[Stored data entries]
[Start of section]
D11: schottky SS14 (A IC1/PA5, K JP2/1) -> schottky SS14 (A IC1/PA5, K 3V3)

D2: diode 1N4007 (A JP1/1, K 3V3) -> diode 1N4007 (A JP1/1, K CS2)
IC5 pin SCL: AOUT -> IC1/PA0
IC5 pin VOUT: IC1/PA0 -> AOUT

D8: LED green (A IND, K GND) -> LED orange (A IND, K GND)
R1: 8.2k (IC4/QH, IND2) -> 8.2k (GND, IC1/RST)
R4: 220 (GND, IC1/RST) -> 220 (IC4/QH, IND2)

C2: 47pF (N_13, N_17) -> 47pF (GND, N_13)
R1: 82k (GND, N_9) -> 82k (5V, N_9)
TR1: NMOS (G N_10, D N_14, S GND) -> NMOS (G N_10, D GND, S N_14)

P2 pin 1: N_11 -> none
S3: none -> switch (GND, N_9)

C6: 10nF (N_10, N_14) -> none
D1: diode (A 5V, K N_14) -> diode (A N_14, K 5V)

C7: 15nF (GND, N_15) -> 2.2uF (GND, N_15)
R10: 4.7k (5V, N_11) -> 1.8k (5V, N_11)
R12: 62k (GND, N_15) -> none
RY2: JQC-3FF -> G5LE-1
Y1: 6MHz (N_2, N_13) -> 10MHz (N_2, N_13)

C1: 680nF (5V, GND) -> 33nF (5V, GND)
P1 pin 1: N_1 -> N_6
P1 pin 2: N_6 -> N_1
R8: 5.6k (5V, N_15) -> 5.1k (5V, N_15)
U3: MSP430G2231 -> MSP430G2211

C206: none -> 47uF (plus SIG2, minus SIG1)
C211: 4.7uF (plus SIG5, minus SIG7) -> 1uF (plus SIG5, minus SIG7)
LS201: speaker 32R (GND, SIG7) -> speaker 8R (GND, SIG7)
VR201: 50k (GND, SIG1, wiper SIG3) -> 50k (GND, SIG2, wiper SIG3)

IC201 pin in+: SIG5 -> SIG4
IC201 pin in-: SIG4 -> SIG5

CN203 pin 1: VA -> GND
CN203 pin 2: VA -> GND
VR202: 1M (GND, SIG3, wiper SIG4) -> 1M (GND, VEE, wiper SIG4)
[End of section]
■ TASK STATEMENT
Write out again exactly the lines that run from the one holding "CN203 pin 2: VA -> GND" through the last line of the data; omit all other lines.

■ RESULT
CN203 pin 2: VA -> GND
VR202: 1M (GND, SIG3, wiper SIG4) -> 1M (GND, VEE, wiper SIG4)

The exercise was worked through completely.